WORK TO BE COMPLETED.
Restate word for word the lines that begin the listing and end with the line holding "[732 476 50 77]".

++++++++++

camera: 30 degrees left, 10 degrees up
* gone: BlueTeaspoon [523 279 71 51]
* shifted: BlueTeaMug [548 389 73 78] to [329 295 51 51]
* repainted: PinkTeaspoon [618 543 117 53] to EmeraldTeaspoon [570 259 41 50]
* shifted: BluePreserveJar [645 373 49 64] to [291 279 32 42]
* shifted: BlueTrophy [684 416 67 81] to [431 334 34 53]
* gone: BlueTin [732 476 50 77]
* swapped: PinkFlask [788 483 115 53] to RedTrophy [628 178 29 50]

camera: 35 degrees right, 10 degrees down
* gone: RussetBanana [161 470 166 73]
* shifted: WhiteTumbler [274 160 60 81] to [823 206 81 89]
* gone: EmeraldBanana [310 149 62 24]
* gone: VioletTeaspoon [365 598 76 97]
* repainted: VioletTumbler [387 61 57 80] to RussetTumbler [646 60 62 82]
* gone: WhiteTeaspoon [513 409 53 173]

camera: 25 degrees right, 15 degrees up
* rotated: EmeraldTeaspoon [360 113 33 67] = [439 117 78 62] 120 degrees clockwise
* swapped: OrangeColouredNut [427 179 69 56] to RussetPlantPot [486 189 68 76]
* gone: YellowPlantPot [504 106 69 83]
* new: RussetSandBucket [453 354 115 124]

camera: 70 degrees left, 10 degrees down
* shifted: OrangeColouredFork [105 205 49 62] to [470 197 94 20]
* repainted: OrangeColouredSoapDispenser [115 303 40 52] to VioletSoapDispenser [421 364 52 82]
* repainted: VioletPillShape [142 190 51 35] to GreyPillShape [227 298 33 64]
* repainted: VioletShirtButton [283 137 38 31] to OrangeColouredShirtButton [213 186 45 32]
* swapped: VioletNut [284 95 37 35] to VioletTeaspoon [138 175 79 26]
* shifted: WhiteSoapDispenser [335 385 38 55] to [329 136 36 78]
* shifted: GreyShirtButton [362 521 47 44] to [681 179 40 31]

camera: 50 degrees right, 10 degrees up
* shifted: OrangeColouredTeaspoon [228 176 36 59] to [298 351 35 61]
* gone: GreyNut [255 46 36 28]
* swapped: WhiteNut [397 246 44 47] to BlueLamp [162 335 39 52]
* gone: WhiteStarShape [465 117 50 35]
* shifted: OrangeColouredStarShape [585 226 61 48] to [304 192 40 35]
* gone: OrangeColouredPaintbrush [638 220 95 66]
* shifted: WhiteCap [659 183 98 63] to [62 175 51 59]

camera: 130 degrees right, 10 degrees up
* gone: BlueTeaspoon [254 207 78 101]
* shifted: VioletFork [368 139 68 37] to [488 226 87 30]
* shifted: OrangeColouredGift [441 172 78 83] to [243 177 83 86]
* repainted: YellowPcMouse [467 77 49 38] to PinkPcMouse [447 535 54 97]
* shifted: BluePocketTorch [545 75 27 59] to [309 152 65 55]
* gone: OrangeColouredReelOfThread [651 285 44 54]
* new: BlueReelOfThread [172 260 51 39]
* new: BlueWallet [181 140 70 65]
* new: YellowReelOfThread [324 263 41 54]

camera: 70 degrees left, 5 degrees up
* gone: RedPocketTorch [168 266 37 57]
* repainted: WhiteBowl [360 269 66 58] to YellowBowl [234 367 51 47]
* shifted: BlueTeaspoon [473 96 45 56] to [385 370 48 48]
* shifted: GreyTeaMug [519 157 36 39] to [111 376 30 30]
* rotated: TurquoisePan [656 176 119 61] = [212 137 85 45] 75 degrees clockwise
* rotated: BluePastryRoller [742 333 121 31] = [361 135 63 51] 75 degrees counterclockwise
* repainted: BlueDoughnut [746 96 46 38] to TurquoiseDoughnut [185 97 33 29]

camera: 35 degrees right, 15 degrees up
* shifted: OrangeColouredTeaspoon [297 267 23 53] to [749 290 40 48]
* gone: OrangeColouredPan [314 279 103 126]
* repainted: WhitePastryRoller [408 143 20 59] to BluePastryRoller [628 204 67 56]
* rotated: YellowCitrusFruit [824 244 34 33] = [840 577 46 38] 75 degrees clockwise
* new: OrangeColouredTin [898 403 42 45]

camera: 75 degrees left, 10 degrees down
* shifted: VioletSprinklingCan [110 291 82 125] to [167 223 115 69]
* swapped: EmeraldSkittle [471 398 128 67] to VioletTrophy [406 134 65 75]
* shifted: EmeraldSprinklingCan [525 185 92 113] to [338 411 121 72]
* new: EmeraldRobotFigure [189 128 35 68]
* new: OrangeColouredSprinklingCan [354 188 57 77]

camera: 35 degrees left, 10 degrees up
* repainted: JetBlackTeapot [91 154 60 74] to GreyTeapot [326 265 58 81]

++++++++++

ANSWER TO THIS PROBLEM.
camera: 30 degrees left, 10 degrees up
* gone: BlueTeaspoon [523 279 71 51]
* shifted: BlueTeaMug [548 389 73 78] to [329 295 51 51]
* repainted: PinkTeaspoon [618 543 117 53] to EmeraldTeaspoon [570 259 41 50]
* shifted: BluePreserveJar [645 373 49 64] to [291 279 32 42]
* shifted: BlueTrophy [684 416 67 81] to [431 334 34 53]
* gone: BlueTin [732 476 50 77]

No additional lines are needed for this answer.